**WORK TO COMPLETE**:
The output should consist solely of the lines running from the one that contains "(239, 327) = (337, 158): green" through the end of the records below, copied exactly.

**RECORDS PROVIDED**:
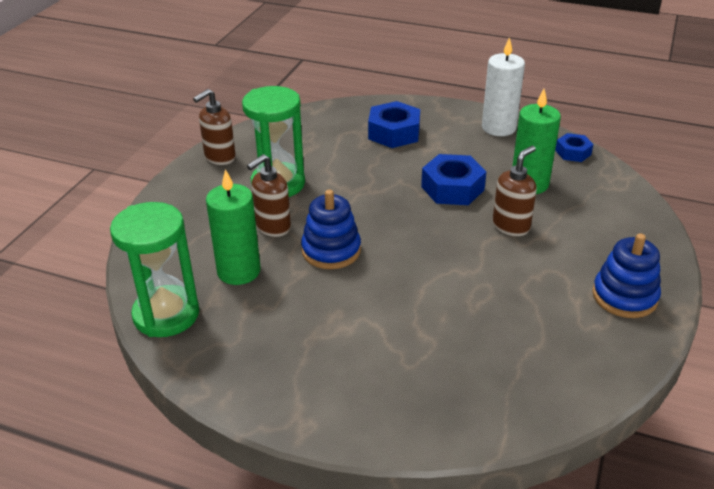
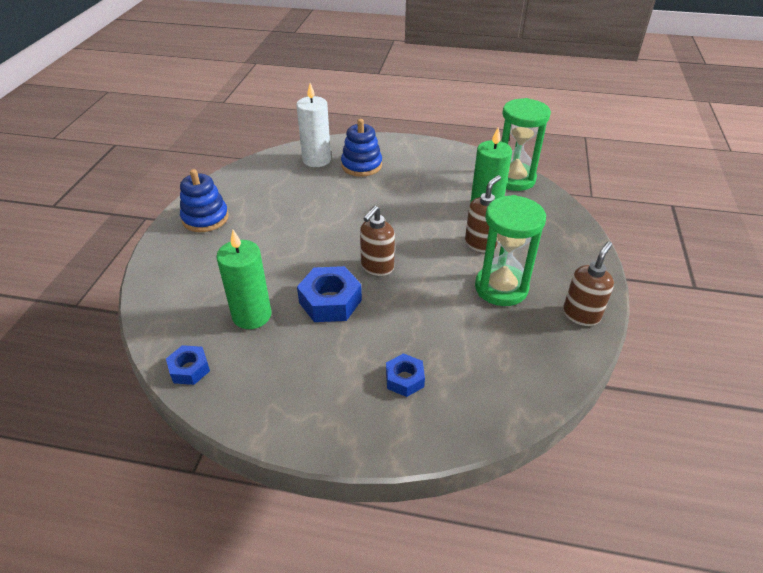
camera: 170 degrees right, 5 degrees up
(331, 250) = (425, 230): blue stacking toy -> blue stacking toy (361, 165)
(394, 133) = (404, 379): blue nut -> blue nut, size x0.60
(498, 128) = (272, 406): white candle -> white candle (316, 160)
(511, 226) = (278, 265): brown soap dispenser -> brown soap dispenser (377, 267)

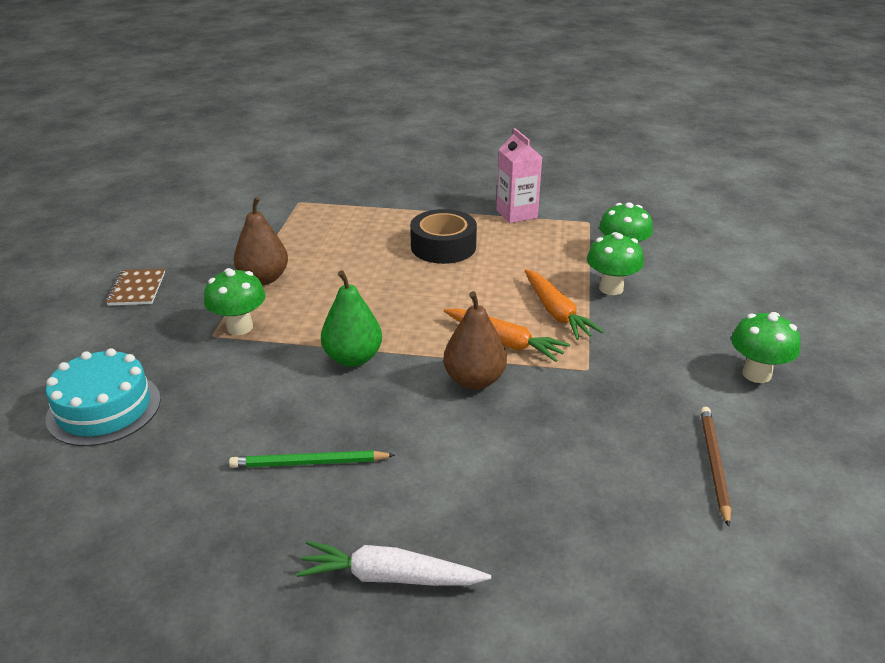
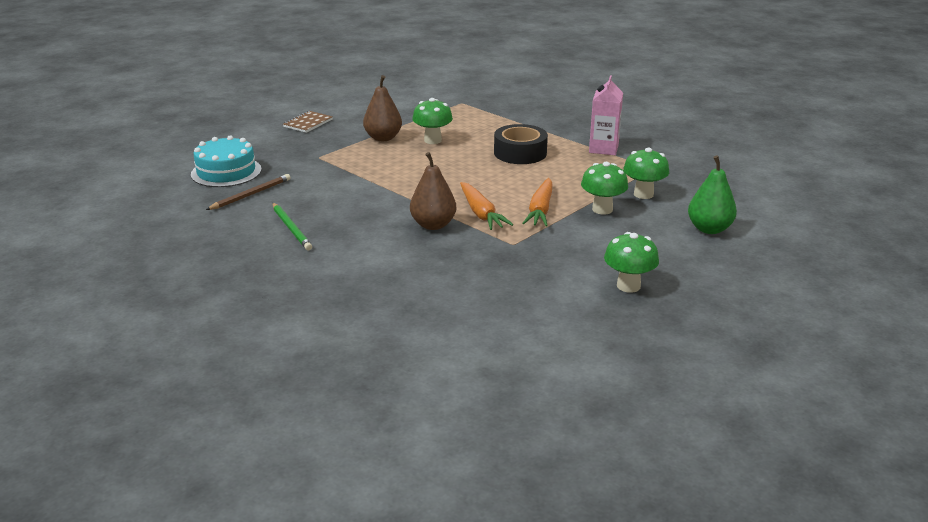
camera: 35 degrees right, 5 degrees down
(239, 327) = (337, 158): green mushroom -> green mushroom (432, 140)
(309, 463) = (291, 228): green pencil -> green pencil turned 150 degrees counterclockwise
(353, 358) = (379, 192): green pear -> green pear (709, 229)
(389, 577) = (267, 285): white carrot -> none
(713, 464) = (517, 314): brown pencil -> brown pencil (251, 194)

**ANSWER TO THIS PROBLEM**:
(239, 327) = (337, 158): green mushroom -> green mushroom (432, 140)
(309, 463) = (291, 228): green pencil -> green pencil turned 150 degrees counterclockwise
(353, 358) = (379, 192): green pear -> green pear (709, 229)
(389, 577) = (267, 285): white carrot -> none
(713, 464) = (517, 314): brown pencil -> brown pencil (251, 194)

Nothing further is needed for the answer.